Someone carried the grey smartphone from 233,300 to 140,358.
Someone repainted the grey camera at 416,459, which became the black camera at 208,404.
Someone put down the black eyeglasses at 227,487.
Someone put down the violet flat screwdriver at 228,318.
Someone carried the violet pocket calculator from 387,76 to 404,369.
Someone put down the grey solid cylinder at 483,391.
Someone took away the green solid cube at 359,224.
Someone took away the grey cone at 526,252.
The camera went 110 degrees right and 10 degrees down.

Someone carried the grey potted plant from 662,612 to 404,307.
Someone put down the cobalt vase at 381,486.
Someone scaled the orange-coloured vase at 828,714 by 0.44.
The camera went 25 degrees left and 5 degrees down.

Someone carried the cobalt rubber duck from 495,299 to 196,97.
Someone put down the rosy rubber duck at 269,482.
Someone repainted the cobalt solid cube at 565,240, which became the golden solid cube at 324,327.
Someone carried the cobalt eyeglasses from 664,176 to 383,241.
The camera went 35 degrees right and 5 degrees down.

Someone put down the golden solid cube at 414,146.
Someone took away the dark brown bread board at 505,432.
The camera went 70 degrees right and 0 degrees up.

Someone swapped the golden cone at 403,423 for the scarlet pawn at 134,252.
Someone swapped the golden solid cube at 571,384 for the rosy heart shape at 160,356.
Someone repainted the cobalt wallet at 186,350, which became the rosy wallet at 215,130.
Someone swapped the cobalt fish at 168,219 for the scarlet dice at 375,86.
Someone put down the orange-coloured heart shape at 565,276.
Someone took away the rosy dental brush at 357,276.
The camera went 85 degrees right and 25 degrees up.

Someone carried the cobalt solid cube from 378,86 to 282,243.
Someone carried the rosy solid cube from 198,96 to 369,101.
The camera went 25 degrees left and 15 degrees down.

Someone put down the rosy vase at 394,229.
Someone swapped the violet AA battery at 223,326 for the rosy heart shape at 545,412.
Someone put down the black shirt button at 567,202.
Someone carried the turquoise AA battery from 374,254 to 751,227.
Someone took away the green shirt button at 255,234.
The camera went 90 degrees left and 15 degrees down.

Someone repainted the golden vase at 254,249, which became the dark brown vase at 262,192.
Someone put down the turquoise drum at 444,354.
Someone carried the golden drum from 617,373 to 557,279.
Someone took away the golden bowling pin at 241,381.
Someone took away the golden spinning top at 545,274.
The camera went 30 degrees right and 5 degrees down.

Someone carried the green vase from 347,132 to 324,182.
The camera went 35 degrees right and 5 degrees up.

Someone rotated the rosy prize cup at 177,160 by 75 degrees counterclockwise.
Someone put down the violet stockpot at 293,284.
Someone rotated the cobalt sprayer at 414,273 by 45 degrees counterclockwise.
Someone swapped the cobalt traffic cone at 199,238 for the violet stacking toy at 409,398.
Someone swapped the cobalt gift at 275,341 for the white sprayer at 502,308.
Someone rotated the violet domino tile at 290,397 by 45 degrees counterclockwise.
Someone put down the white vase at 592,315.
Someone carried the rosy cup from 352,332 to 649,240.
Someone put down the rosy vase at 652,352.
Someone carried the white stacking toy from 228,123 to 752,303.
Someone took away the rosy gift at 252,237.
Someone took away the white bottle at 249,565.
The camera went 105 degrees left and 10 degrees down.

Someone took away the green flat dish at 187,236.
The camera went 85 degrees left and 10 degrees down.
====
**Work request:** Only one part of the material above is to be transcribed, namely the lines starting with the line that has "Someone put down the grey" and going on through the line that has "Someone took away the grey cone at 526,252.", exactly as they stand.

**Result:**
Someone put down the grey solid cylinder at 483,391.
Someone took away the green solid cube at 359,224.
Someone took away the grey cone at 526,252.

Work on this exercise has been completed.